*YOUR OBJECTIVE*:
Output each entry below as it stands, leaving out every picture.

--- PROVIDED RECORDS Enclosed Below ---

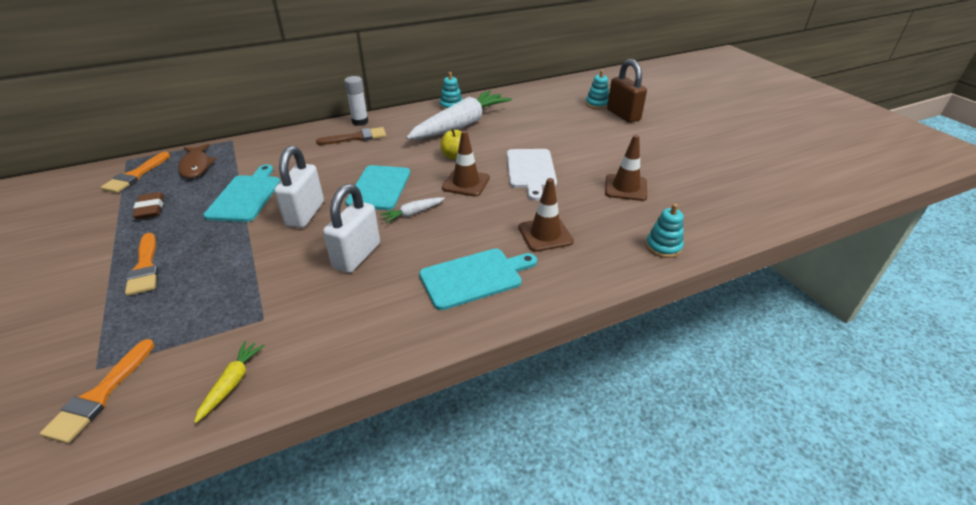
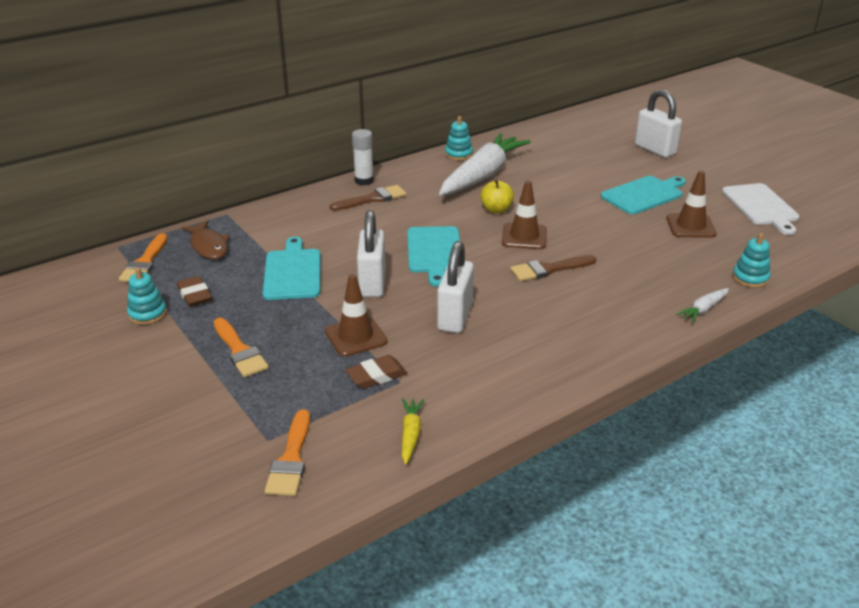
camera: 10 degrees left, 5 degrees down
white carrot [380,197,445,223] -> white carrot moved to [676,288,729,323]
turquoise cutting board [419,249,537,310] -> turquoise cutting board moved to [601,176,686,214]
white cutting board [507,149,557,201] -> white cutting board moved to [722,183,799,235]
brown traffic cone [518,178,574,252] -> brown traffic cone moved to [325,274,388,357]
turquoise stacking toy [586,70,609,109] -> turquoise stacking toy moved to [127,267,167,325]
brown padlock [607,59,647,123] -> white padlock [635,89,682,158]
none -> brown eraser [345,355,407,389]
none -> brown brush [510,255,596,281]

--- End of Enclosed PROVIDED RECORDS ---

*ANSWER FOR THE TASK*:
camera: 10 degrees left, 5 degrees down
white carrot [380,197,445,223] -> white carrot moved to [676,288,729,323]
turquoise cutting board [419,249,537,310] -> turquoise cutting board moved to [601,176,686,214]
white cutting board [507,149,557,201] -> white cutting board moved to [722,183,799,235]
brown traffic cone [518,178,574,252] -> brown traffic cone moved to [325,274,388,357]
turquoise stacking toy [586,70,609,109] -> turquoise stacking toy moved to [127,267,167,325]
brown padlock [607,59,647,123] -> white padlock [635,89,682,158]
none -> brown eraser [345,355,407,389]
none -> brown brush [510,255,596,281]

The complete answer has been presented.